Work item: Print out every entry, keeping each line identical to the original.

Itemized modification records
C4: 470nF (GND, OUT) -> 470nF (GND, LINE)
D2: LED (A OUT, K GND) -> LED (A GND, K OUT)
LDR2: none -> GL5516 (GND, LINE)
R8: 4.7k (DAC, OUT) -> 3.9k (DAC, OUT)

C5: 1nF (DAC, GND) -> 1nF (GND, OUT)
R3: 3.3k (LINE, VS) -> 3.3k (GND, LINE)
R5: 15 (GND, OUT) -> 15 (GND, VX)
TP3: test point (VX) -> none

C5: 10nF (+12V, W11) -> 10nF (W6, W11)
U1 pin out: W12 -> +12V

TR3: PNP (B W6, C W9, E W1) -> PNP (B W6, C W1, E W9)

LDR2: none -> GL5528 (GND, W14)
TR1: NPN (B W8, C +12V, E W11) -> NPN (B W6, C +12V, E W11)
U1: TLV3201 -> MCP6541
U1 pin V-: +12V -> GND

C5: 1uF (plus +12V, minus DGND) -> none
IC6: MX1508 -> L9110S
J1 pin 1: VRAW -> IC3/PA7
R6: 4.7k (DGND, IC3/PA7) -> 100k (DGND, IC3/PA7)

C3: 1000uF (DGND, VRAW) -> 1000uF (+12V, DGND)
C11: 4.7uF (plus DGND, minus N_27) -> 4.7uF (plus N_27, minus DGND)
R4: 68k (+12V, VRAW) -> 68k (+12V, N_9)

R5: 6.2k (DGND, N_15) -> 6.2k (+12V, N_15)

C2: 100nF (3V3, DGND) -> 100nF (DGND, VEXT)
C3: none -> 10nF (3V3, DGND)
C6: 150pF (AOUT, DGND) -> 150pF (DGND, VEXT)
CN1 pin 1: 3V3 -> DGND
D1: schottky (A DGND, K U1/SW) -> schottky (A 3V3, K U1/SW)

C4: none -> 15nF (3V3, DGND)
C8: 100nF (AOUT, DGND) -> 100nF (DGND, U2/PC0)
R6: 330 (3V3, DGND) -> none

Exercise solution:
C4: 470nF (GND, OUT) -> 470nF (GND, LINE)
D2: LED (A OUT, K GND) -> LED (A GND, K OUT)
LDR2: none -> GL5516 (GND, LINE)
R8: 4.7k (DAC, OUT) -> 3.9k (DAC, OUT)

C5: 1nF (DAC, GND) -> 1nF (GND, OUT)
R3: 3.3k (LINE, VS) -> 3.3k (GND, LINE)
R5: 15 (GND, OUT) -> 15 (GND, VX)
TP3: test point (VX) -> none

C5: 10nF (+12V, W11) -> 10nF (W6, W11)
U1 pin out: W12 -> +12V

TR3: PNP (B W6, C W9, E W1) -> PNP (B W6, C W1, E W9)

LDR2: none -> GL5528 (GND, W14)
TR1: NPN (B W8, C +12V, E W11) -> NPN (B W6, C +12V, E W11)
U1: TLV3201 -> MCP6541
U1 pin V-: +12V -> GND

C5: 1uF (plus +12V, minus DGND) -> none
IC6: MX1508 -> L9110S
J1 pin 1: VRAW -> IC3/PA7
R6: 4.7k (DGND, IC3/PA7) -> 100k (DGND, IC3/PA7)

C3: 1000uF (DGND, VRAW) -> 1000uF (+12V, DGND)
C11: 4.7uF (plus DGND, minus N_27) -> 4.7uF (plus N_27, minus DGND)
R4: 68k (+12V, VRAW) -> 68k (+12V, N_9)

R5: 6.2k (DGND, N_15) -> 6.2k (+12V, N_15)

C2: 100nF (3V3, DGND) -> 100nF (DGND, VEXT)
C3: none -> 10nF (3V3, DGND)
C6: 150pF (AOUT, DGND) -> 150pF (DGND, VEXT)
CN1 pin 1: 3V3 -> DGND
D1: schottky (A DGND, K U1/SW) -> schottky (A 3V3, K U1/SW)

C4: none -> 15nF (3V3, DGND)
C8: 100nF (AOUT, DGND) -> 100nF (DGND, U2/PC0)
R6: 330 (3V3, DGND) -> none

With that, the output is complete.